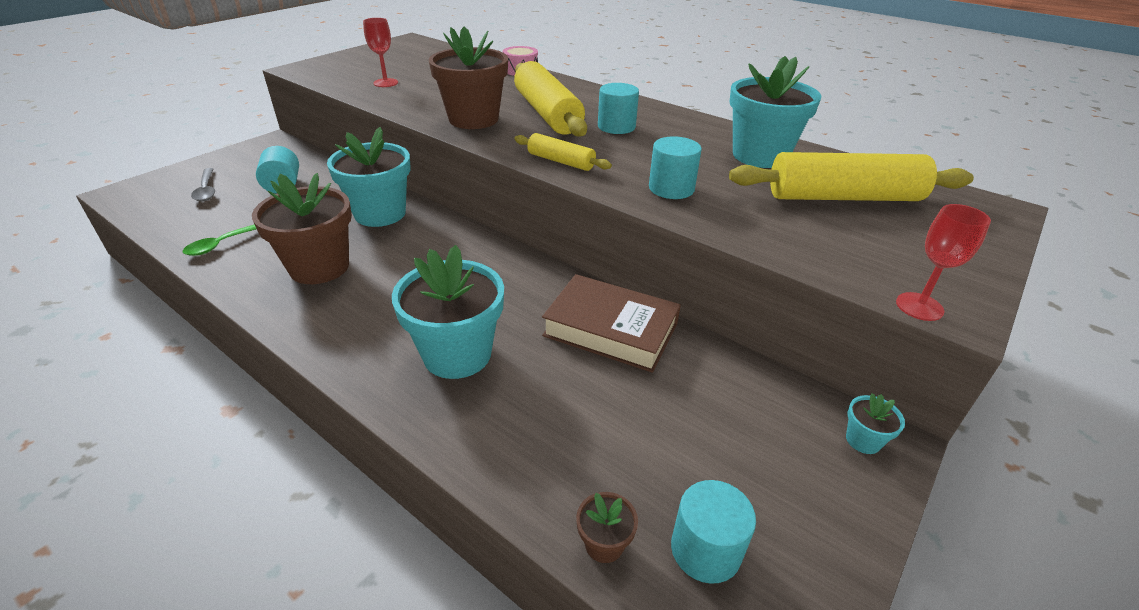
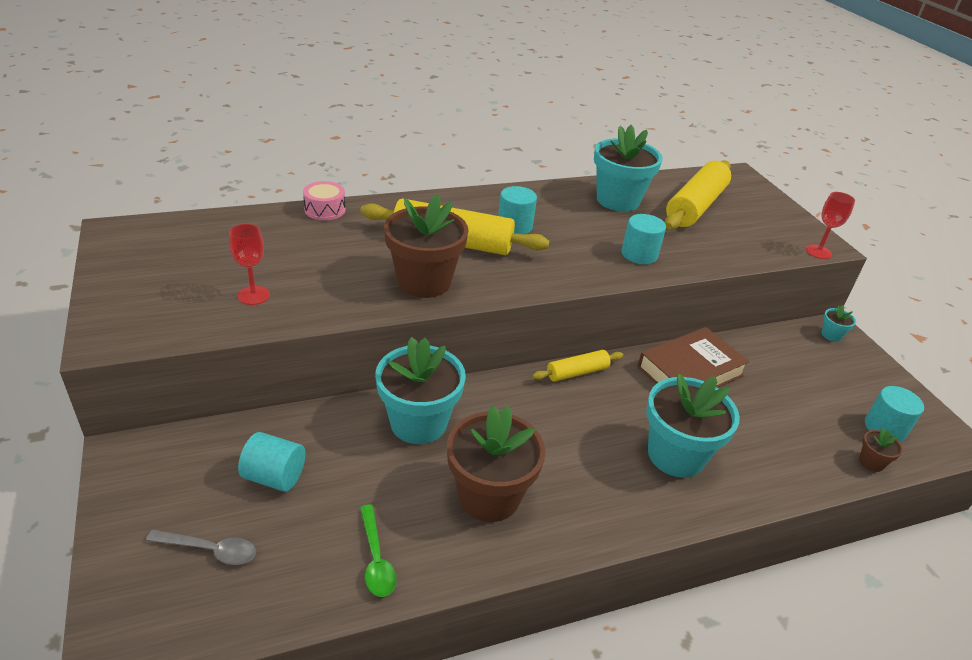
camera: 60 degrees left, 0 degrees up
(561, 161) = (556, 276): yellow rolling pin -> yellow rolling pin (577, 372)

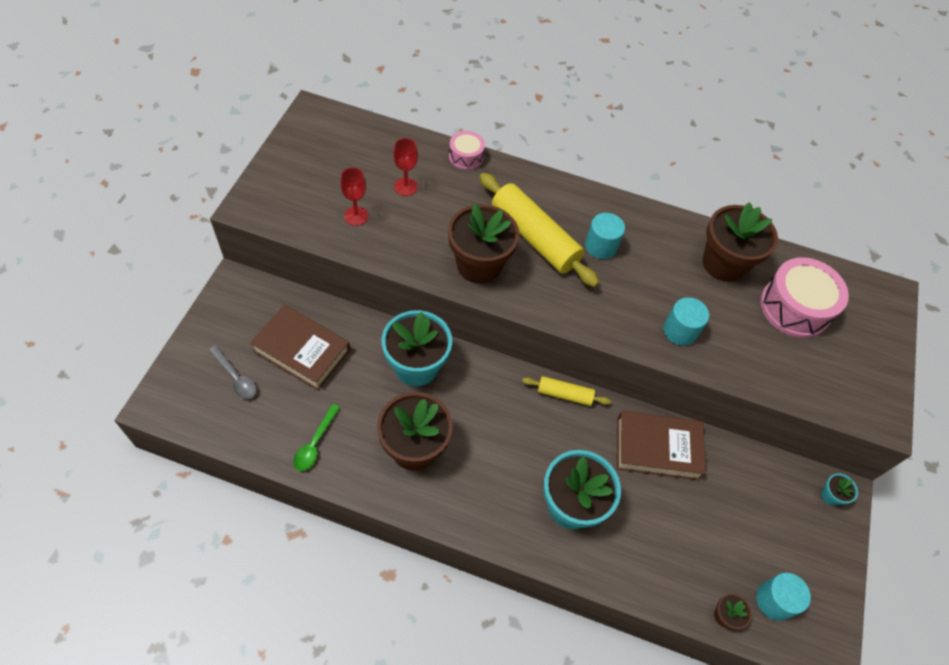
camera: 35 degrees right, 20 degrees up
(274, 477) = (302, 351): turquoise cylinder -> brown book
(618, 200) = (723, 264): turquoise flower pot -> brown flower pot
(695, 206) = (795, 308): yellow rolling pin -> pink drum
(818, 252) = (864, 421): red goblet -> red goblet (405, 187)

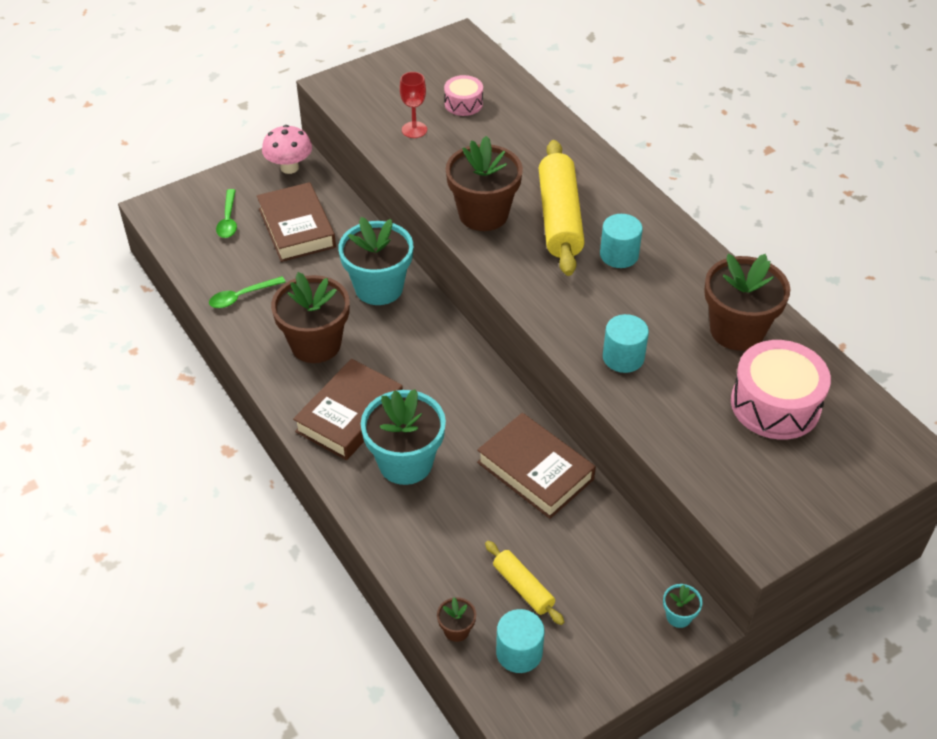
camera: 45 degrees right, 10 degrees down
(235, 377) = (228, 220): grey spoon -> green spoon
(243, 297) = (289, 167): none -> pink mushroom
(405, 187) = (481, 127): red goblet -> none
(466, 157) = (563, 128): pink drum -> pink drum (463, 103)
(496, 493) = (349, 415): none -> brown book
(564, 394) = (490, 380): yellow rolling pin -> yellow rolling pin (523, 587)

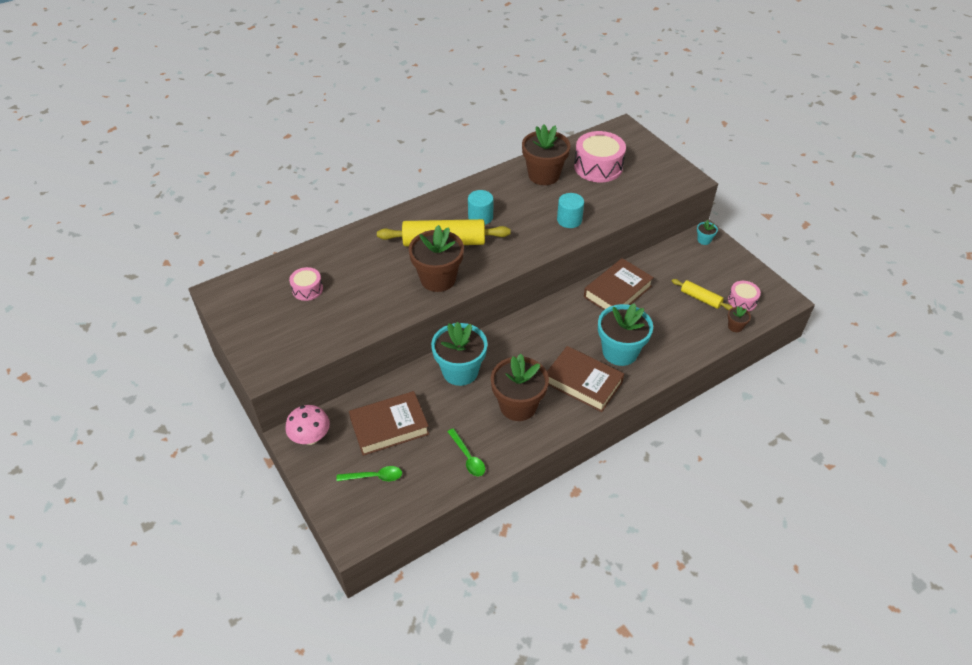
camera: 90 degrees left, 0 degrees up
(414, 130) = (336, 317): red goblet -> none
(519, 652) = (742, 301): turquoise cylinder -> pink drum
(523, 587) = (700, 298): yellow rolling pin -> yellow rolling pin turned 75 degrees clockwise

Exercise objective: I need each line from the listing where the word "degrees" occurs.

Completed exercise:
camera: 60 degrees left, 0 degrees up
camera: 35 degrees right, 20 degrees up
camera: 45 degrees right, 10 degrees down
camera: 90 degrees left, 0 degrees up
(523, 587) = (700, 298): yellow rolling pin -> yellow rolling pin turned 75 degrees clockwise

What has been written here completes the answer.